*Task brief*
Copy exactly, and only, the lines between the start of the entries below and the line containing "(61, 191) = (715, 158): turquoise", both inclusive. Omit pictures.

*Records for the exercise*
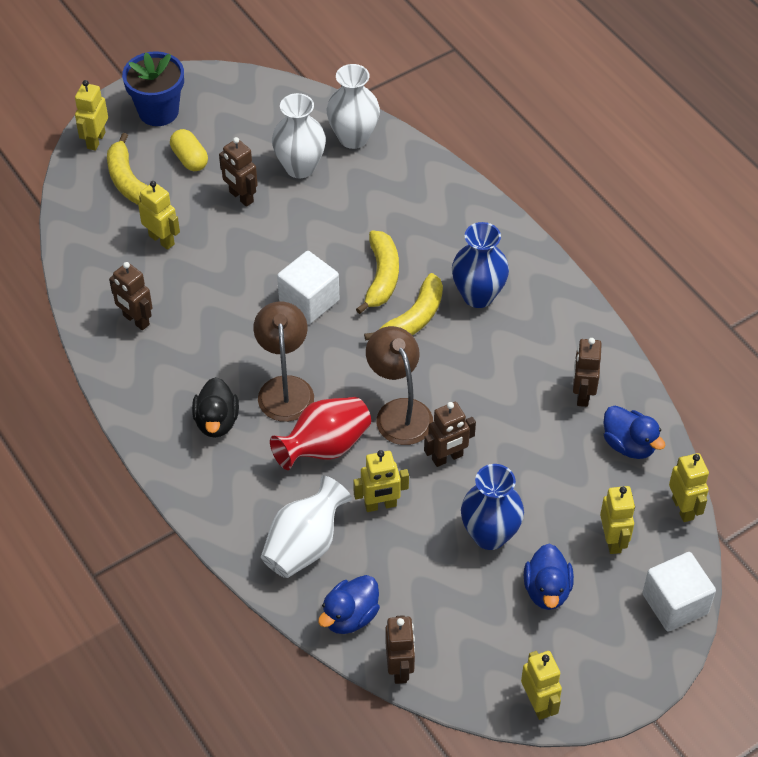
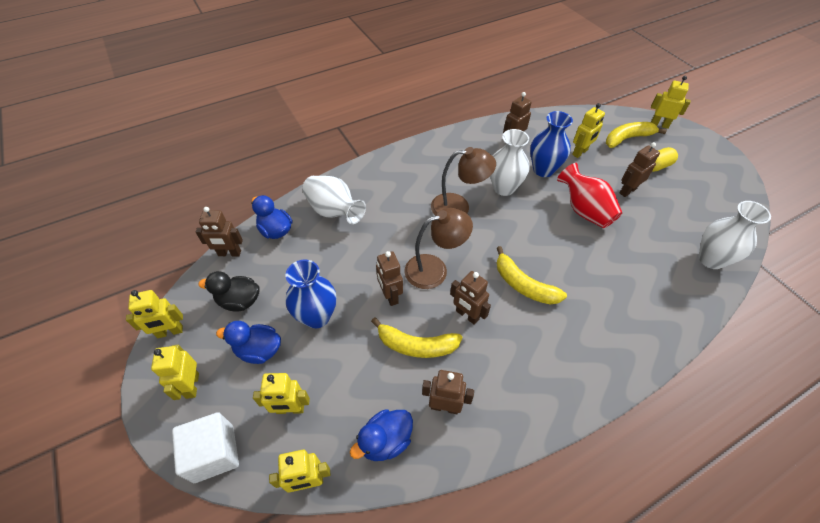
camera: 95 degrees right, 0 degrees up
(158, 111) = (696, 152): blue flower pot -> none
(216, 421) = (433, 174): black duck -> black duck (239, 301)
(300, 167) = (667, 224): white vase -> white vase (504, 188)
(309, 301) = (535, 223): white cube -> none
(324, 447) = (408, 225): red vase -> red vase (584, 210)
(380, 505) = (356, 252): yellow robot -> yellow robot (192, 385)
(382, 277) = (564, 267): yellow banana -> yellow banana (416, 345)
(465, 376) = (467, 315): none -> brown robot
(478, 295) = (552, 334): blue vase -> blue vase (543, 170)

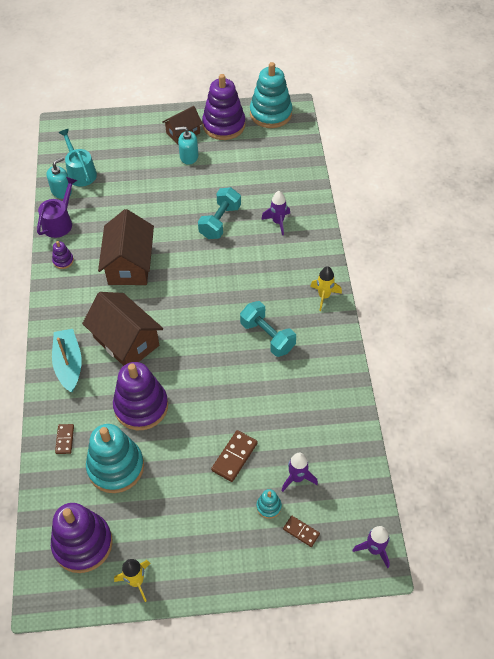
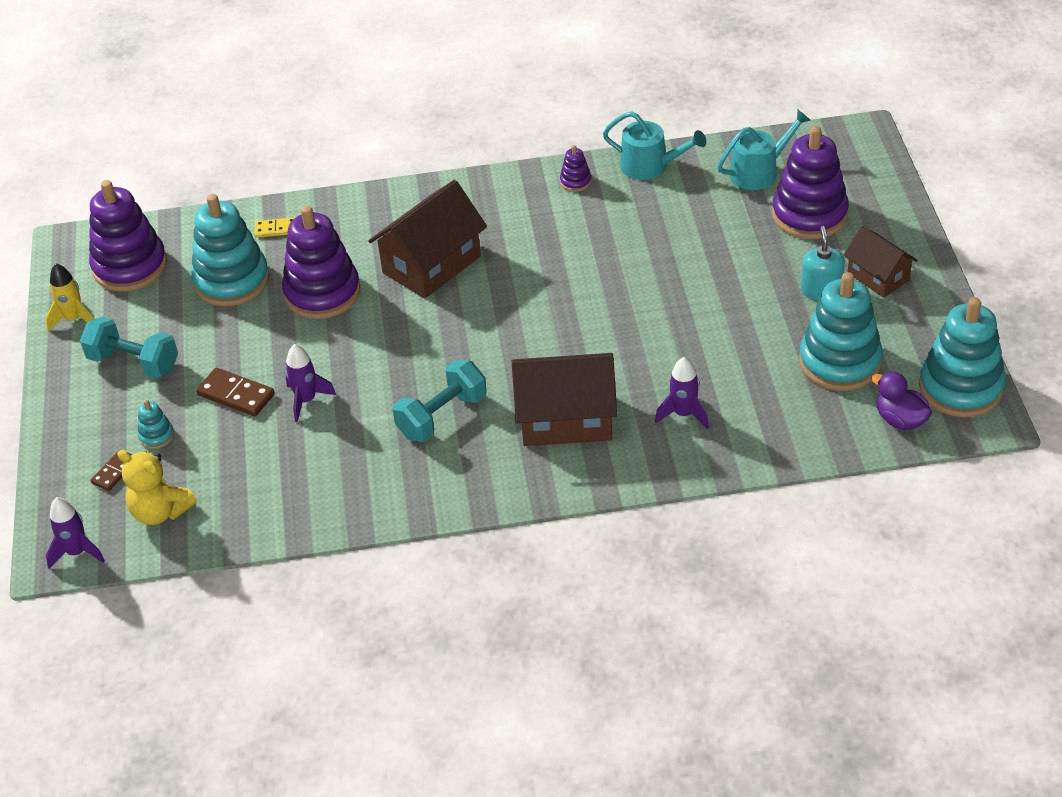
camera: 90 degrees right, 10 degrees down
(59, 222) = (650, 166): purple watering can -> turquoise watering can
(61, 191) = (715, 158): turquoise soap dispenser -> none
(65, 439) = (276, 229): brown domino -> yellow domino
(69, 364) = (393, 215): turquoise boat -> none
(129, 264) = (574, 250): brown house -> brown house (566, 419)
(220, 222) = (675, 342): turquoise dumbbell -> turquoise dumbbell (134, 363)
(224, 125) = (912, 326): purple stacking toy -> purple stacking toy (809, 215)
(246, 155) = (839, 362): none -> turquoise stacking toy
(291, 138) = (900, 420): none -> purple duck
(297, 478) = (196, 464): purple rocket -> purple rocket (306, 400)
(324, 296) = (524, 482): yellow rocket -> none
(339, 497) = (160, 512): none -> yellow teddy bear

*Task answer*
camera: 95 degrees right, 0 degrees up
(158, 111) = (696, 152): blue flower pot -> none
(216, 421) = (433, 174): black duck -> black duck (239, 301)
(300, 167) = (667, 224): white vase -> white vase (504, 188)
(309, 301) = (535, 223): white cube -> none
(324, 447) = (408, 225): red vase -> red vase (584, 210)
(380, 505) = (356, 252): yellow robot -> yellow robot (192, 385)
(382, 277) = (564, 267): yellow banana -> yellow banana (416, 345)
(465, 376) = (467, 315): none -> brown robot
(478, 295) = (552, 334): blue vase -> blue vase (543, 170)

camera: 90 degrees right, 10 degrees down
(59, 222) = (650, 166): purple watering can -> turquoise watering can
(61, 191) = (715, 158): turquoise soap dispenser -> none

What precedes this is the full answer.